• Structured diff data:
-------

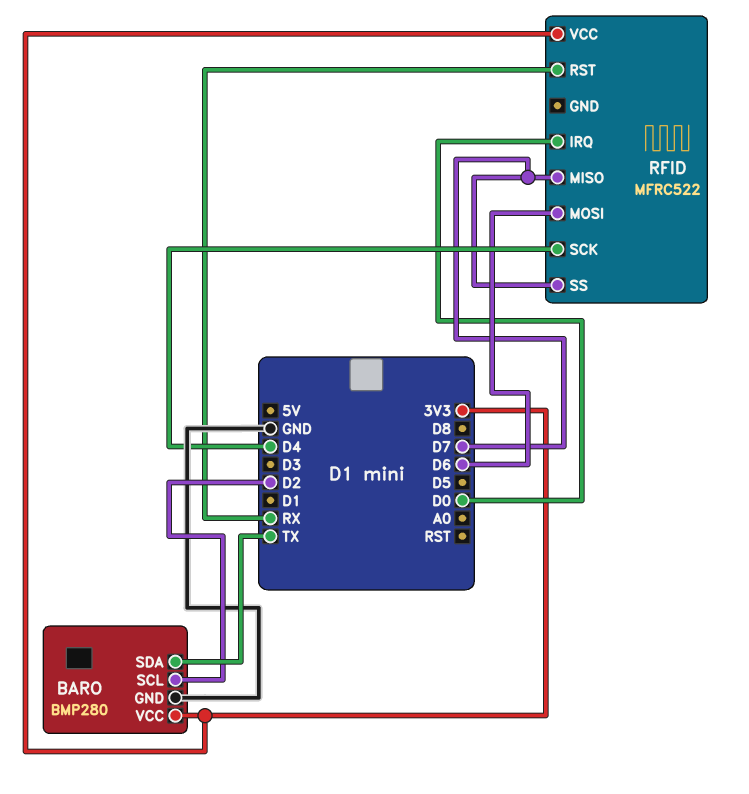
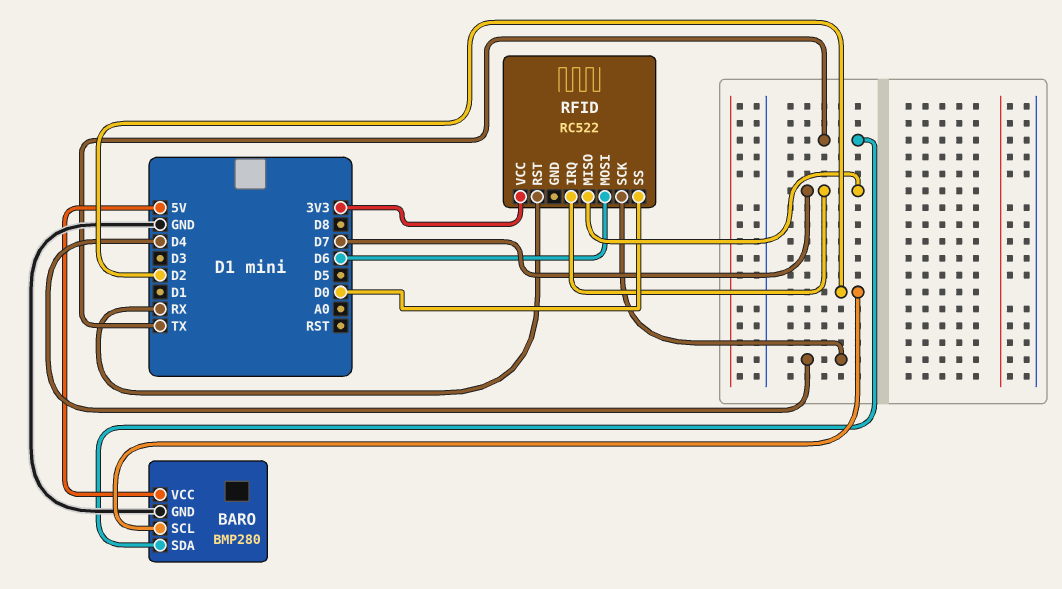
BARO pin VCC: 3V3 -> 5V
RFID: MFRC522 -> RC522
RFID pin IRQ: D0 -> D7
RFID pin SS: D7 -> D0

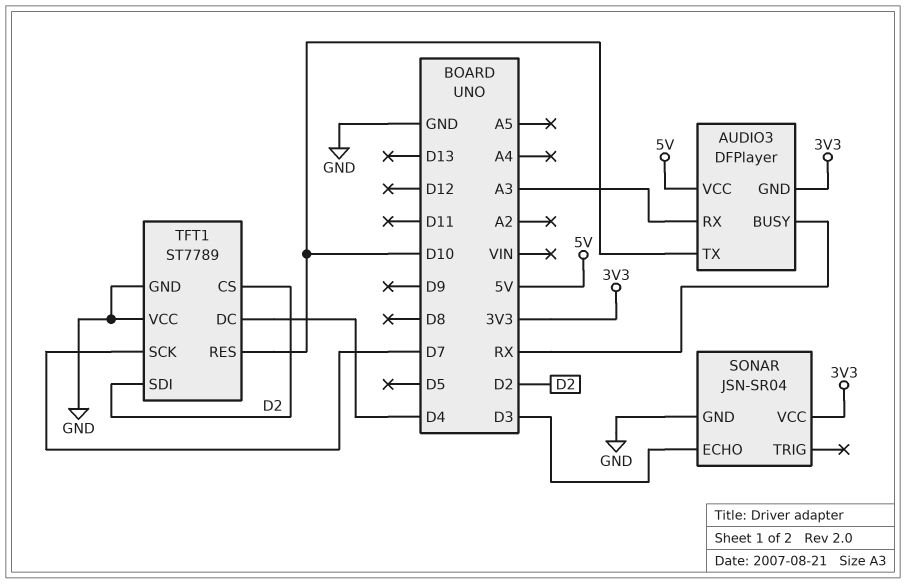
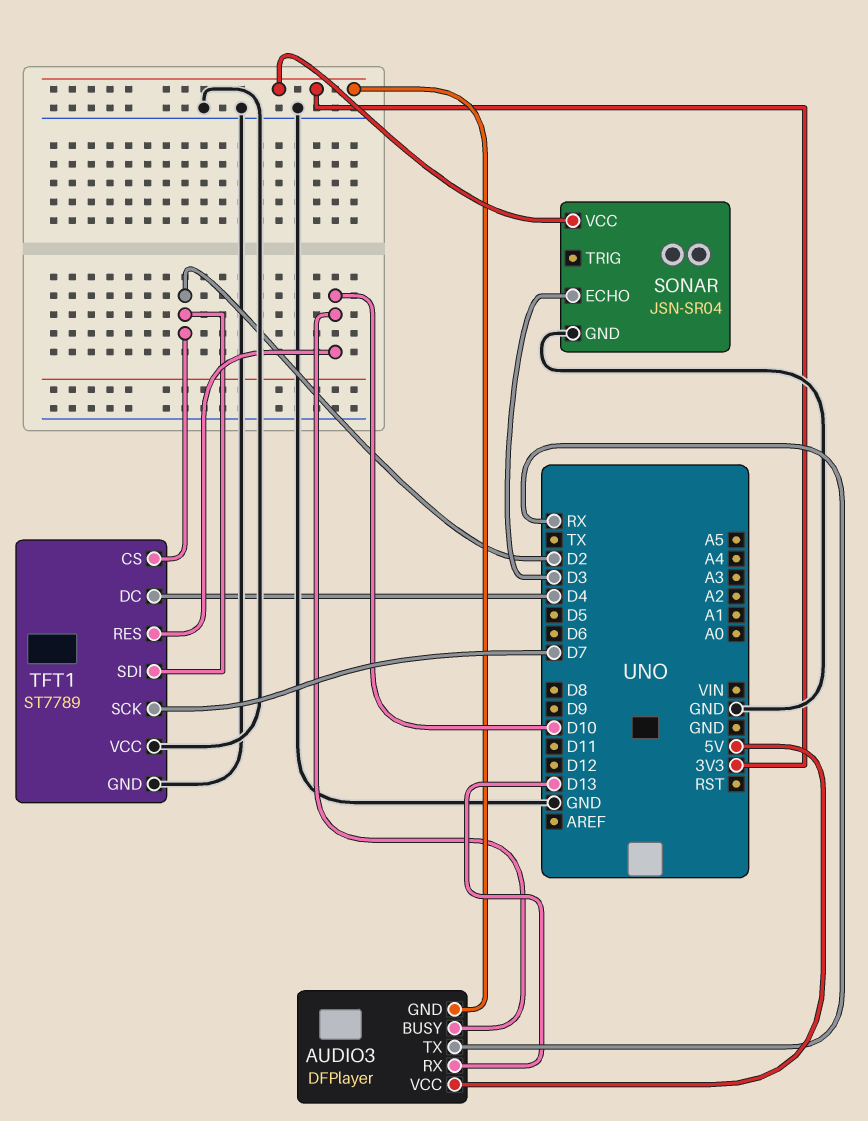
AUDIO3 pin BUSY: RX -> D10
AUDIO3 pin RX: A3 -> D13
AUDIO3 pin TX: D10 -> RX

-------

• Task brief: Return the line that contains "AUDIO3 pin BUSY: RX -> D10" along with every line after it through the end of the entries, exactly, adding nothing.

• Solution for this problem:
AUDIO3 pin BUSY: RX -> D10
AUDIO3 pin RX: A3 -> D13
AUDIO3 pin TX: D10 -> RX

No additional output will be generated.